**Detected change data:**
#####

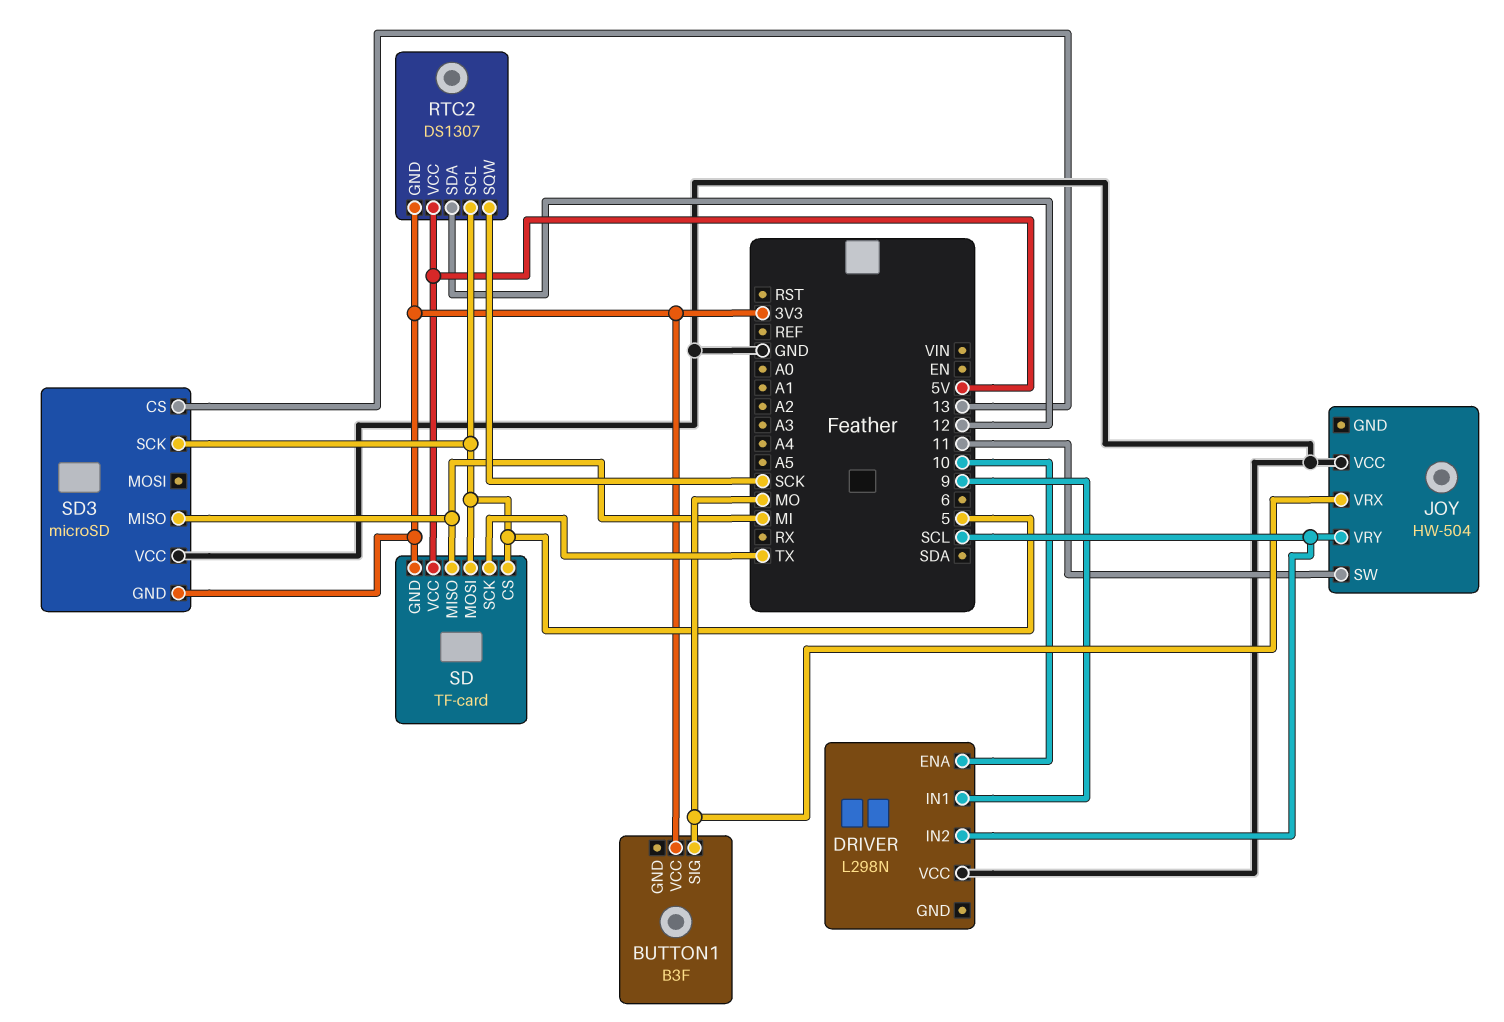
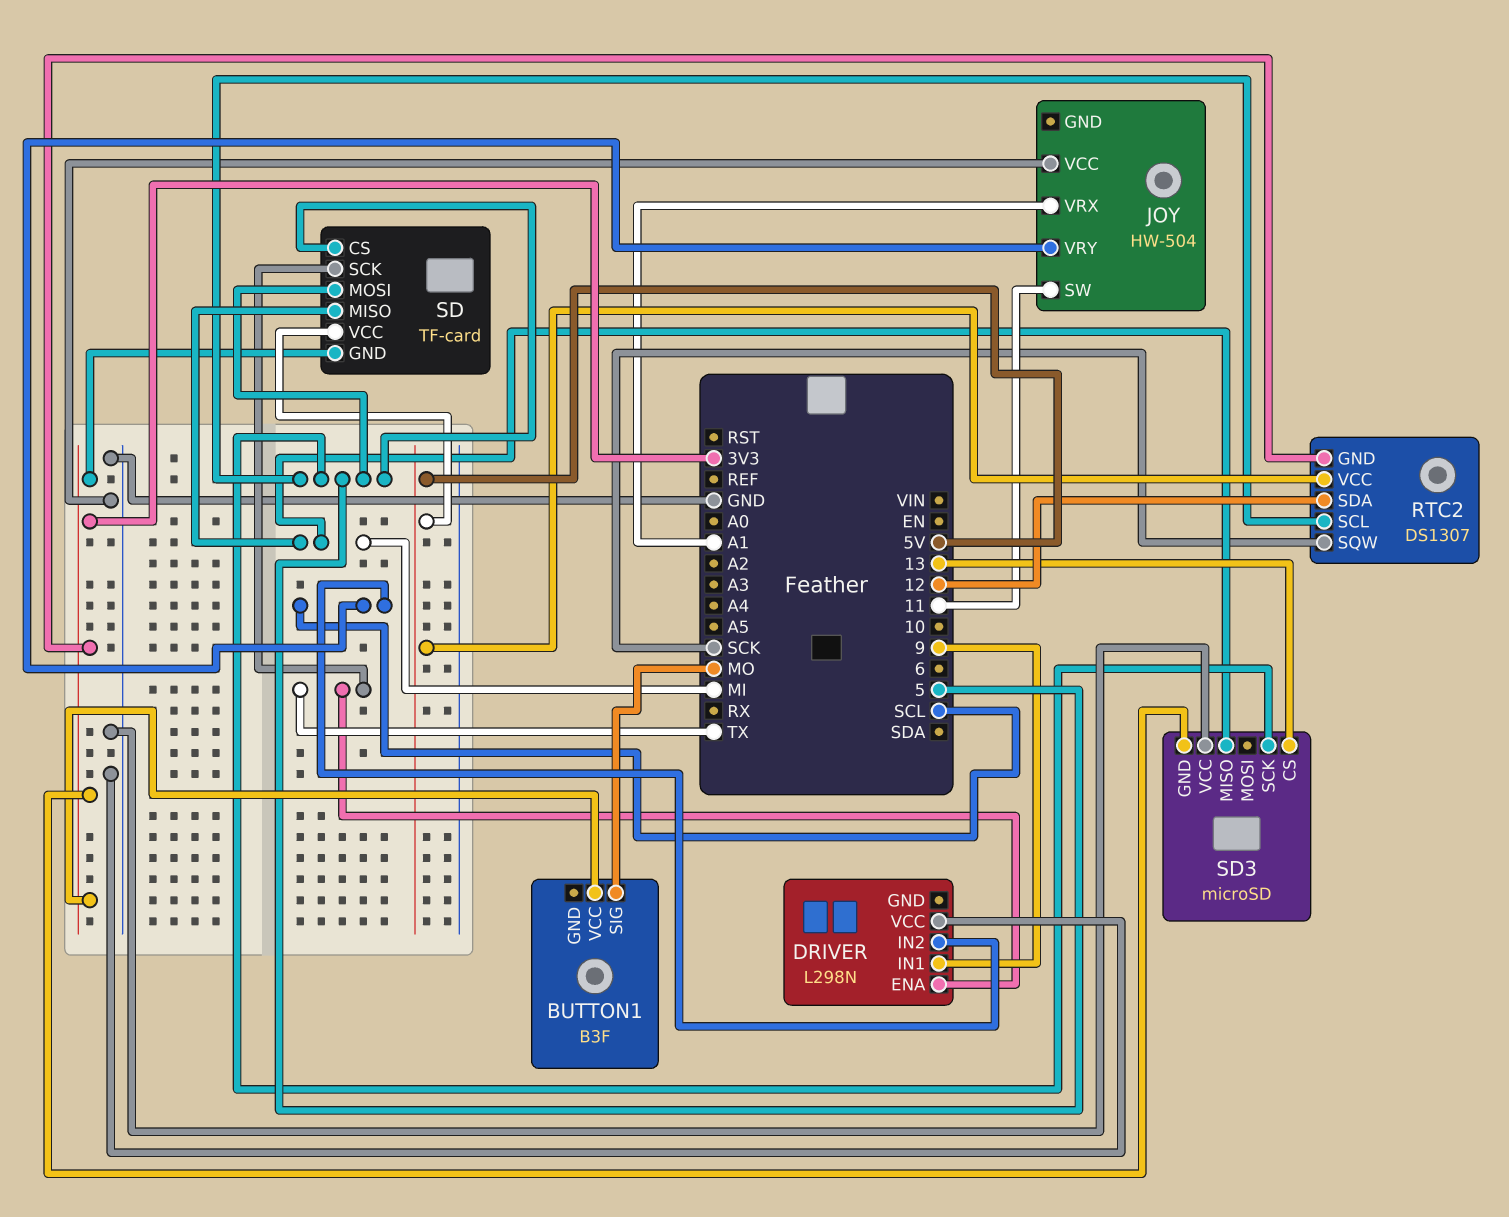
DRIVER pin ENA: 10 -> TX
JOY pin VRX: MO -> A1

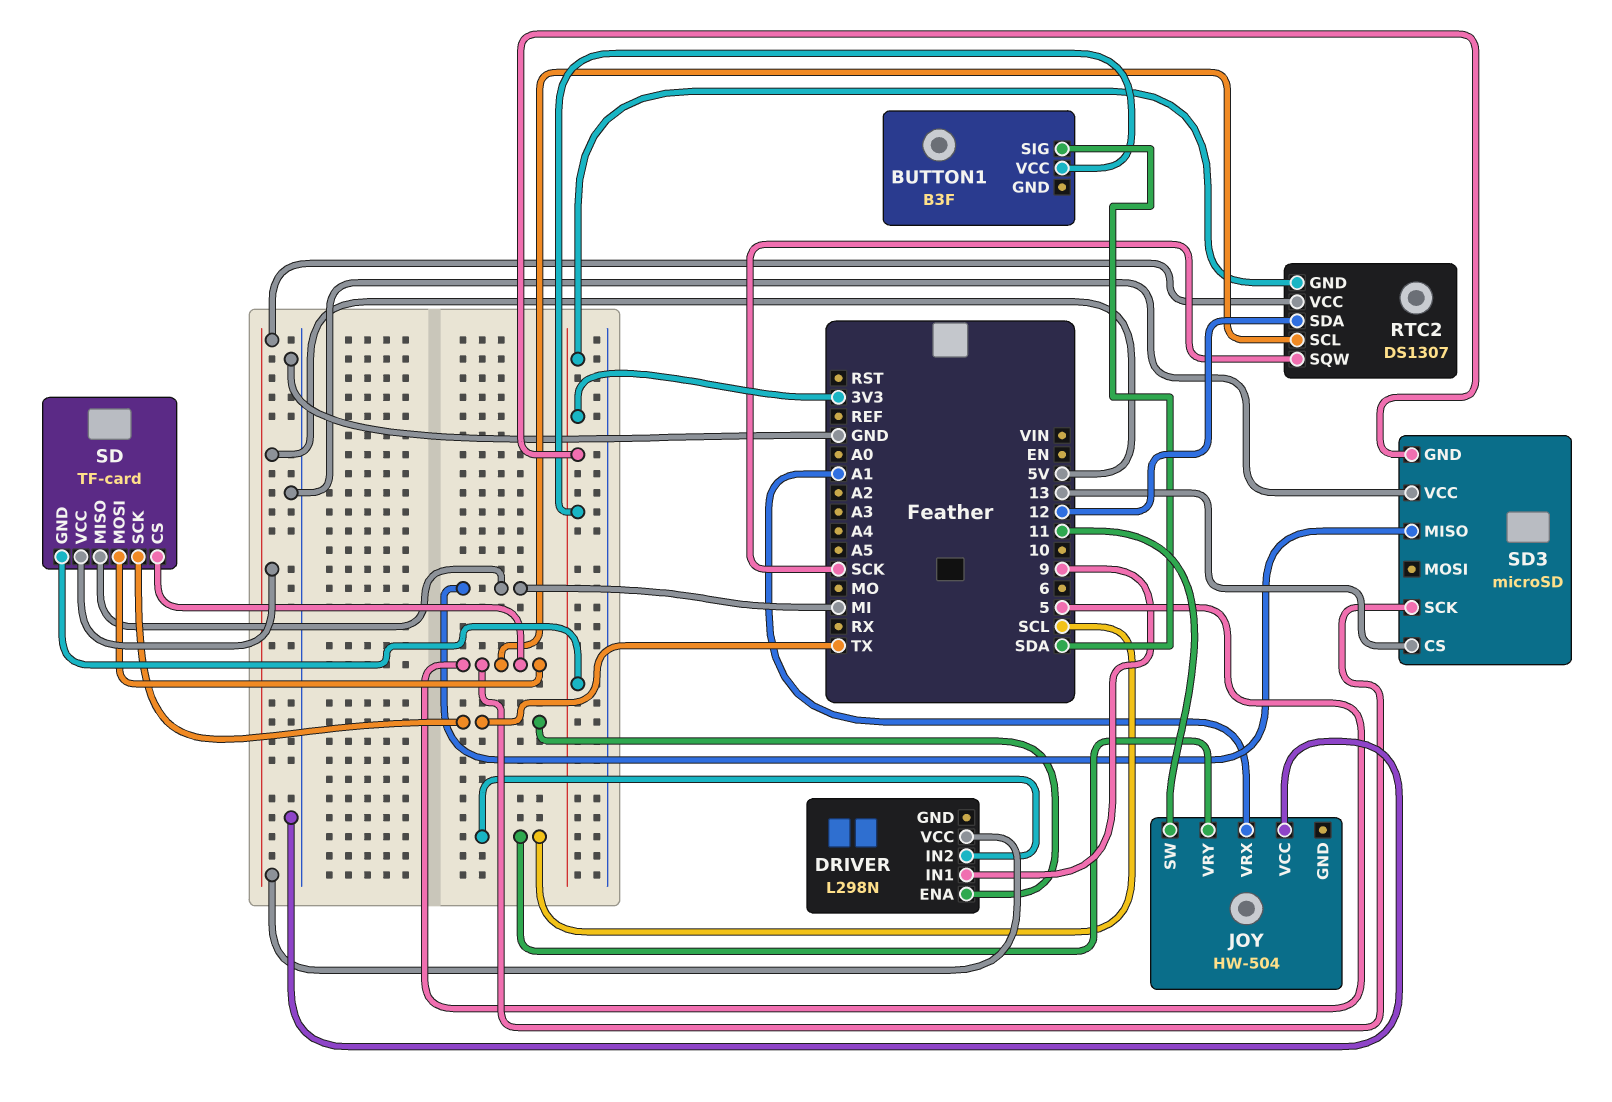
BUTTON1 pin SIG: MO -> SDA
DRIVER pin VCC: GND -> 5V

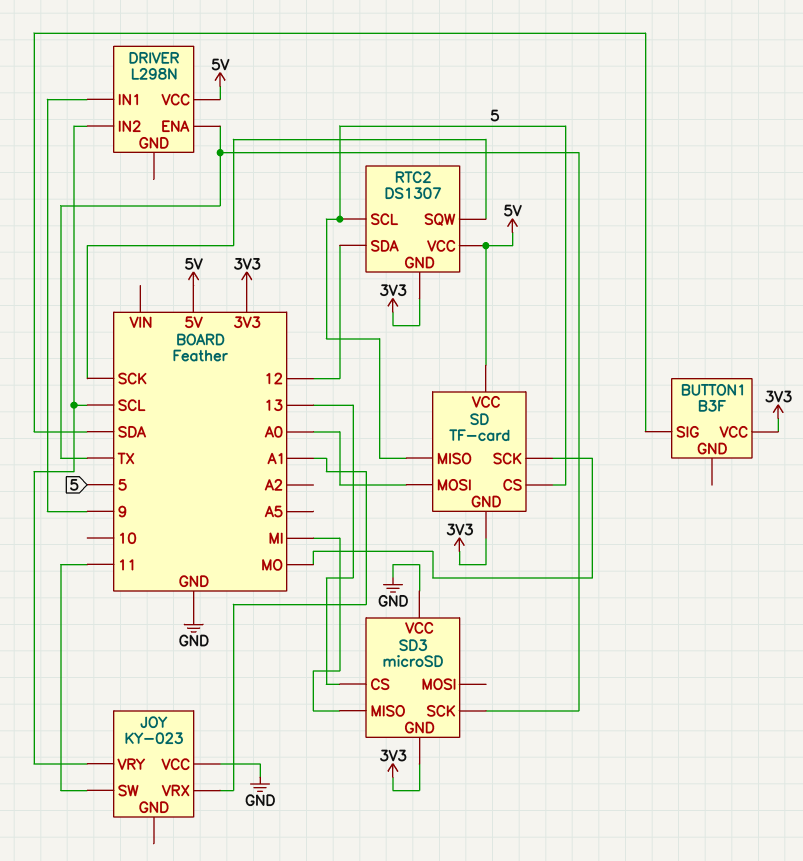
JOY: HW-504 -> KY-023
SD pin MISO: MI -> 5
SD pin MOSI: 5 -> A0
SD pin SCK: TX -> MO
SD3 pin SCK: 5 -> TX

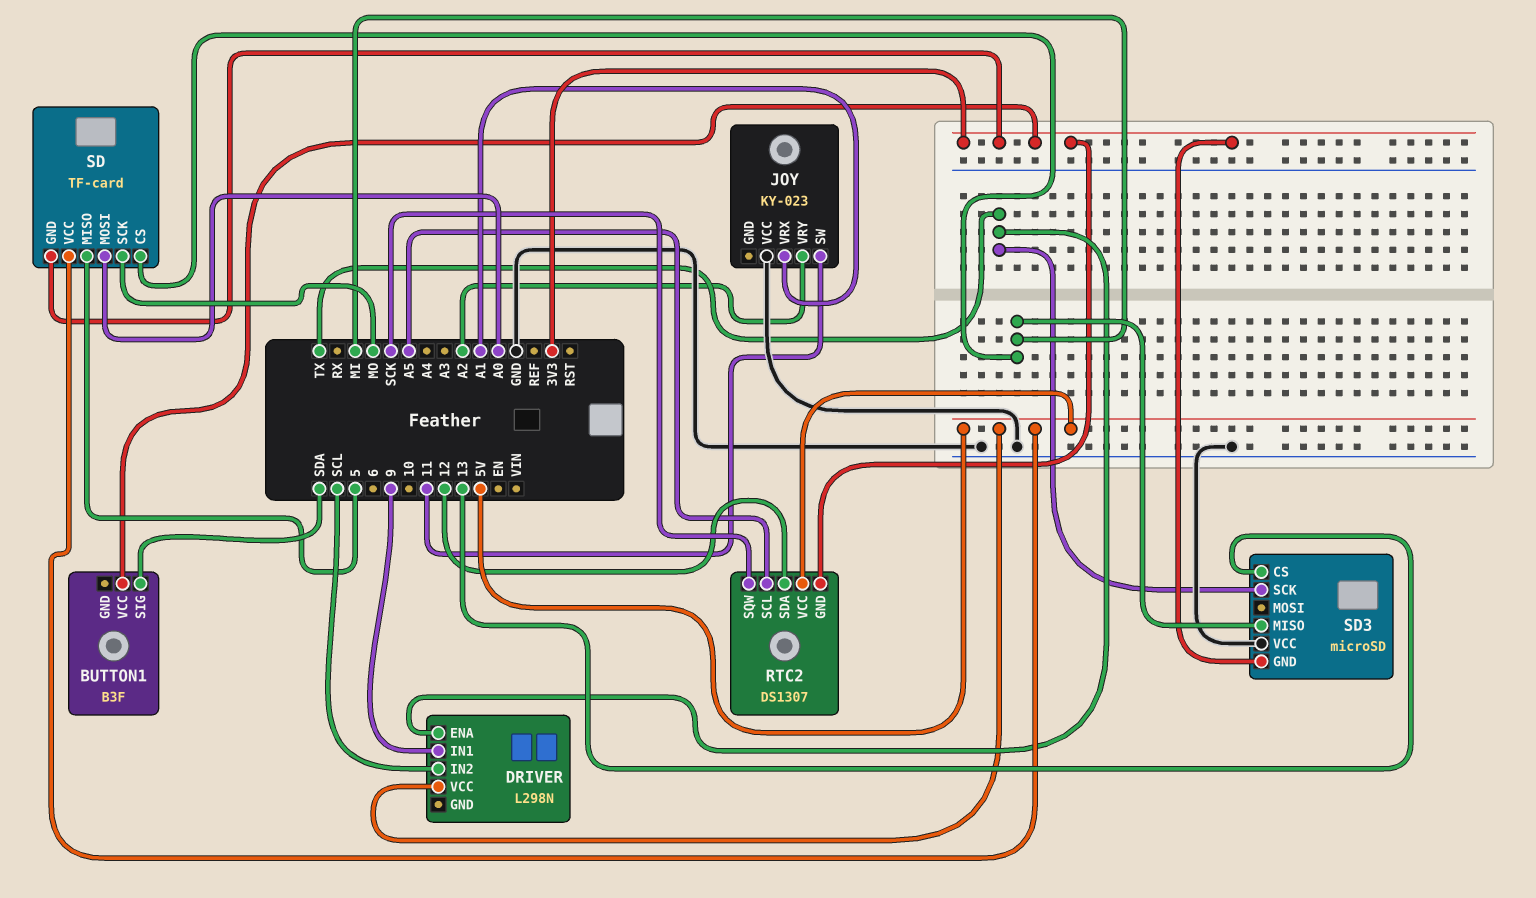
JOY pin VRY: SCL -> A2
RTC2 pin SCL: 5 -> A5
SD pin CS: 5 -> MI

#####

**WHAT THE TASK REQUIRES:** Rewrite the data above exactly as given, but omit the images.

**PROBLEM SOLUTION:**
DRIVER pin ENA: 10 -> TX
JOY pin VRX: MO -> A1

BUTTON1 pin SIG: MO -> SDA
DRIVER pin VCC: GND -> 5V

JOY: HW-504 -> KY-023
SD pin MISO: MI -> 5
SD pin MOSI: 5 -> A0
SD pin SCK: TX -> MO
SD3 pin SCK: 5 -> TX

JOY pin VRY: SCL -> A2
RTC2 pin SCL: 5 -> A5
SD pin CS: 5 -> MI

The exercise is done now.